Object state comparisons
-*-*-
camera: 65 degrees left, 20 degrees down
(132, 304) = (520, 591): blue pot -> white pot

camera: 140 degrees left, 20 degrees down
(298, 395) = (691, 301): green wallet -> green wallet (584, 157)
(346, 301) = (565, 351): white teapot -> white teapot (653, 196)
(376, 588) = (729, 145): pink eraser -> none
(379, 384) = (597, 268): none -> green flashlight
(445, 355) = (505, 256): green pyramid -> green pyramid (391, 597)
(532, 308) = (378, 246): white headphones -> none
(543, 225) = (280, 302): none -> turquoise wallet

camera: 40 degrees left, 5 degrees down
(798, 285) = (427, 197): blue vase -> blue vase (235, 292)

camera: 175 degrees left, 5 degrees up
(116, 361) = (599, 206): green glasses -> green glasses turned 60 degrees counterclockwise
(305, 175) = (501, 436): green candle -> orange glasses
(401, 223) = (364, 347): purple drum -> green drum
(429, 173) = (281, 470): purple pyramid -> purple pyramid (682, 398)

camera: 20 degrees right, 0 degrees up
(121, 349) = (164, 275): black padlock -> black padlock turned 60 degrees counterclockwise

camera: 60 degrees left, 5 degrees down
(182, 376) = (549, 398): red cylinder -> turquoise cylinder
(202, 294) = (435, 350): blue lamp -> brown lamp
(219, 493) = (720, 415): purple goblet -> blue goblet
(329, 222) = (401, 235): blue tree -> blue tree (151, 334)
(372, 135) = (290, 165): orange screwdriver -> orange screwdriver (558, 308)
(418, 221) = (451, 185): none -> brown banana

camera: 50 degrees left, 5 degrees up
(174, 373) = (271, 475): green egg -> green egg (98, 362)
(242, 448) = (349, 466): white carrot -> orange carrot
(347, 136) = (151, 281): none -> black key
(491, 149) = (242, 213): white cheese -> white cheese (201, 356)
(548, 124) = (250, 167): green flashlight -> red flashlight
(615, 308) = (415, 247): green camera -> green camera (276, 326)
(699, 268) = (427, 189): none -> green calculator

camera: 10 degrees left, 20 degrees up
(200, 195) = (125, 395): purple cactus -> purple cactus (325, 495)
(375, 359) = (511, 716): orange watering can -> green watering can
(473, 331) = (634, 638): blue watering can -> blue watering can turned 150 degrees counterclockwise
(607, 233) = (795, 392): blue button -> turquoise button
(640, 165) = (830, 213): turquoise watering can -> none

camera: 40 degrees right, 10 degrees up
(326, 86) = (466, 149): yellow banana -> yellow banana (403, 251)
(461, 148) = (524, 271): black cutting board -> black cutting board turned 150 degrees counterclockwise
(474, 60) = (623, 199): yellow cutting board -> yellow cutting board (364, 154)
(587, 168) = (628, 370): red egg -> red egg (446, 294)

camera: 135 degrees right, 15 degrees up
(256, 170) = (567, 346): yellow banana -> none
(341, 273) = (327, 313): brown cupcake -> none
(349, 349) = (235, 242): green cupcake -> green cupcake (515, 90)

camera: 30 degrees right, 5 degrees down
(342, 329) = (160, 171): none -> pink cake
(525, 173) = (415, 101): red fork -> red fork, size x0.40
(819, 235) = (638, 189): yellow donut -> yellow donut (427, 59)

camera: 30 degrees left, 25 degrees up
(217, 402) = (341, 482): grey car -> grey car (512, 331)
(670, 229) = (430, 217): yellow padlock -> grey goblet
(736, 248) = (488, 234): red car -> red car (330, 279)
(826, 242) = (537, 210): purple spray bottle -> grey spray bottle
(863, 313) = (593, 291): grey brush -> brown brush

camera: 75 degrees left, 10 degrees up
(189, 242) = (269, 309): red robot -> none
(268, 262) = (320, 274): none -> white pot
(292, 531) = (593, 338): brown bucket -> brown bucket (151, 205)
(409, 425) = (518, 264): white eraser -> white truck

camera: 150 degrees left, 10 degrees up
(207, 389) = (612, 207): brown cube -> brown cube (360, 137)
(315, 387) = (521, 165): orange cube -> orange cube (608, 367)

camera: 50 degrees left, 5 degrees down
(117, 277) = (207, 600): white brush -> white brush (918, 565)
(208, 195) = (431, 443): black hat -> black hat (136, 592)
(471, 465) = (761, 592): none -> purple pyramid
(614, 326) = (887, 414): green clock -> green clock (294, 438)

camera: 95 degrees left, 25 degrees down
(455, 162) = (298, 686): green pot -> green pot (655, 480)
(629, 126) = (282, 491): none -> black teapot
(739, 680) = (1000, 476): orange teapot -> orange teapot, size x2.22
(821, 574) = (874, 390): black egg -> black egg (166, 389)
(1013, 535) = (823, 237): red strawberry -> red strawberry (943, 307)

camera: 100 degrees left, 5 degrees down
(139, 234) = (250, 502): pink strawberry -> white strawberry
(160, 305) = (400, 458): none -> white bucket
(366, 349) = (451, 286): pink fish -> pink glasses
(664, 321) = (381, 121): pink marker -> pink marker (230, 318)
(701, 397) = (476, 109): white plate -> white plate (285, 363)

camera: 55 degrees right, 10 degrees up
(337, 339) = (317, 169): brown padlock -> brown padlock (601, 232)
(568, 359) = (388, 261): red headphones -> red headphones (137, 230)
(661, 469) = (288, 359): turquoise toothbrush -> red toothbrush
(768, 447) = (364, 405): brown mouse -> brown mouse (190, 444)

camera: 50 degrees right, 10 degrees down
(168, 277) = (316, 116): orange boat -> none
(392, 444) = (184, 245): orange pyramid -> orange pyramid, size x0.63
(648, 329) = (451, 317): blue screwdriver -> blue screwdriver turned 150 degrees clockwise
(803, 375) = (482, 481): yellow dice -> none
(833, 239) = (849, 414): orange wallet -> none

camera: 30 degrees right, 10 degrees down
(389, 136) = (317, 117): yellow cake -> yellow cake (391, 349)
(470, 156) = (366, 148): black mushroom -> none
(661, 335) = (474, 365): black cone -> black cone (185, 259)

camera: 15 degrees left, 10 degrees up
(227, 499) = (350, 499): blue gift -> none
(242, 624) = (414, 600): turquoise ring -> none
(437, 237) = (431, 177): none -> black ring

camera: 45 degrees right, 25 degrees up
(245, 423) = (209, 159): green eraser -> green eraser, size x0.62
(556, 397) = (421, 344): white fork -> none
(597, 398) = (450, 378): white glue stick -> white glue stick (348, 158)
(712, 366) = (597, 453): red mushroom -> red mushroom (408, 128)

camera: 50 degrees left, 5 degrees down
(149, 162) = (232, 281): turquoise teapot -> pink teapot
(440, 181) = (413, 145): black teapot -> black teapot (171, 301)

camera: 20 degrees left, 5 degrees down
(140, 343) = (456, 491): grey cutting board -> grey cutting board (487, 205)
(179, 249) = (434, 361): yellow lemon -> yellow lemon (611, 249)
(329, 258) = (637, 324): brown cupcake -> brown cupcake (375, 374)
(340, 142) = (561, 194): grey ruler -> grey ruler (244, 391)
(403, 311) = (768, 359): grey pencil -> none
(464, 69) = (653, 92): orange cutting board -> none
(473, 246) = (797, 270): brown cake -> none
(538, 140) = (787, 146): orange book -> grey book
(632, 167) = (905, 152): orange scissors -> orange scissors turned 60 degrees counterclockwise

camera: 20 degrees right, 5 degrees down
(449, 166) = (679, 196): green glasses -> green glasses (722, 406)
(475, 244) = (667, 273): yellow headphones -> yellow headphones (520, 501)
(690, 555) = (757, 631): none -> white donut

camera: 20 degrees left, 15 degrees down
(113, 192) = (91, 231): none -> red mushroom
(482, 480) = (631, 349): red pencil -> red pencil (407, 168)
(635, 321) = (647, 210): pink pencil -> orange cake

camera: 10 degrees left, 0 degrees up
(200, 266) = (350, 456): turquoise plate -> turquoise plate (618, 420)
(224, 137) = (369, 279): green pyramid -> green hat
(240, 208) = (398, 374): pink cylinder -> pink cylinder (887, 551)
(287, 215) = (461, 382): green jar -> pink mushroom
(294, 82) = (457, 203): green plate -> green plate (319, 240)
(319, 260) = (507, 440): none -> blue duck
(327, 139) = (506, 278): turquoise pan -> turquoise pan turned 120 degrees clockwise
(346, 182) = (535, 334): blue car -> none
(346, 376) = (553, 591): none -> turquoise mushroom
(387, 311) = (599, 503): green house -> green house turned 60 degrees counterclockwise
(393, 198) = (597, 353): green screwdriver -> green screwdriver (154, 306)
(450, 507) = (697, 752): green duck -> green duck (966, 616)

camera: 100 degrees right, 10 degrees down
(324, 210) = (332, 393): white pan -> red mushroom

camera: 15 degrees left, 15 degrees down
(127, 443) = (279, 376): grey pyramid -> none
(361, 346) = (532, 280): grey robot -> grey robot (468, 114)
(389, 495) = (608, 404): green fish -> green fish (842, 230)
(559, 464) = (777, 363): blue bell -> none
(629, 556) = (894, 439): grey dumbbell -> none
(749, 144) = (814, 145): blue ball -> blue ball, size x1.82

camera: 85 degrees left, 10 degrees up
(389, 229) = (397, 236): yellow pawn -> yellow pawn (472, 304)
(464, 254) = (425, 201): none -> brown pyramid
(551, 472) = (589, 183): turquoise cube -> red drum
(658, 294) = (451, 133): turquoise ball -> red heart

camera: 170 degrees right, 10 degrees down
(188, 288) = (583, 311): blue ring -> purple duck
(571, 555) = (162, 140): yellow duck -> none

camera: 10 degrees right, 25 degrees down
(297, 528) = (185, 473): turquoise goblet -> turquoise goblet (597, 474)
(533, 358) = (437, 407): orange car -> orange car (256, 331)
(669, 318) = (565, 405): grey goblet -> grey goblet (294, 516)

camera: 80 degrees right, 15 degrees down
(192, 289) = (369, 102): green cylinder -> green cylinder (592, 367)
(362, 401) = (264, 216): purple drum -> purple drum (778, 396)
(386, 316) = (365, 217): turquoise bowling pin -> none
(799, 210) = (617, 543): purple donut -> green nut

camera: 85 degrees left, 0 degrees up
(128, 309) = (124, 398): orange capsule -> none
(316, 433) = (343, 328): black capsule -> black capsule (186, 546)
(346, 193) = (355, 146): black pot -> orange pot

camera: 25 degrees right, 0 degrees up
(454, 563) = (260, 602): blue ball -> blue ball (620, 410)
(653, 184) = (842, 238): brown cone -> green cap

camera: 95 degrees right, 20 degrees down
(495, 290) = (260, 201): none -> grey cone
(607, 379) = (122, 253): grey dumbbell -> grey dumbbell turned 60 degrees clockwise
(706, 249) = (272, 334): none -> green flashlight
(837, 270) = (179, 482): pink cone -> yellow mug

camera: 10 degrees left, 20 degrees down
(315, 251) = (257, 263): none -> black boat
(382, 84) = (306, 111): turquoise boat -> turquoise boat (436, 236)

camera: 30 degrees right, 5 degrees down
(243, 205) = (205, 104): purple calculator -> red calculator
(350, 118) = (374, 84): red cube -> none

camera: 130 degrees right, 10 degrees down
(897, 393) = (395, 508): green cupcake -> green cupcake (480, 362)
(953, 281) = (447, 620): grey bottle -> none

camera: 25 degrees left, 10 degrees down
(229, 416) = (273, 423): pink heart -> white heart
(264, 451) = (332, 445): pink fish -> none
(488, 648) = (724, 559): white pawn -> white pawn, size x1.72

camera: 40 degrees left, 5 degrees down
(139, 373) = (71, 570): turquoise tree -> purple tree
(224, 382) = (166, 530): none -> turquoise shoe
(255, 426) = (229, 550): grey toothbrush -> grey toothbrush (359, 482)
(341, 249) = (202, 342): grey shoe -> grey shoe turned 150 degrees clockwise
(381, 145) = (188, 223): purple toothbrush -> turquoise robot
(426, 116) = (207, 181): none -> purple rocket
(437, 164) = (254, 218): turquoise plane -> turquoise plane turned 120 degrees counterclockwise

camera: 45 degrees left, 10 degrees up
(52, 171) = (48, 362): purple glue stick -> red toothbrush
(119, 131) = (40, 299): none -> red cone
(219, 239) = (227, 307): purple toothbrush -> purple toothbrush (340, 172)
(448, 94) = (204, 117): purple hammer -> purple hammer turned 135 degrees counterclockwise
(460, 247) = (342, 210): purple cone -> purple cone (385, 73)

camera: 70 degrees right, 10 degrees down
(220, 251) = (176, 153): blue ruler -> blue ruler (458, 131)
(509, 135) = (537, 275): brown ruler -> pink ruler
-*-*-
■ **WHAT THE TASK REQUIRES**:
Take the lines above from the one containing "(556, 397) = (421, 344): white fork -> none" down to the one containing "(440, 181) = (413, 145): black", and transcribe them exactly, both ends included.

■ **ANSWER FOR THIS EXERCISE**:
(556, 397) = (421, 344): white fork -> none
(597, 398) = (450, 378): white glue stick -> white glue stick (348, 158)
(712, 366) = (597, 453): red mushroom -> red mushroom (408, 128)

camera: 50 degrees left, 5 degrees down
(149, 162) = (232, 281): turquoise teapot -> pink teapot
(440, 181) = (413, 145): black teapot -> black teapot (171, 301)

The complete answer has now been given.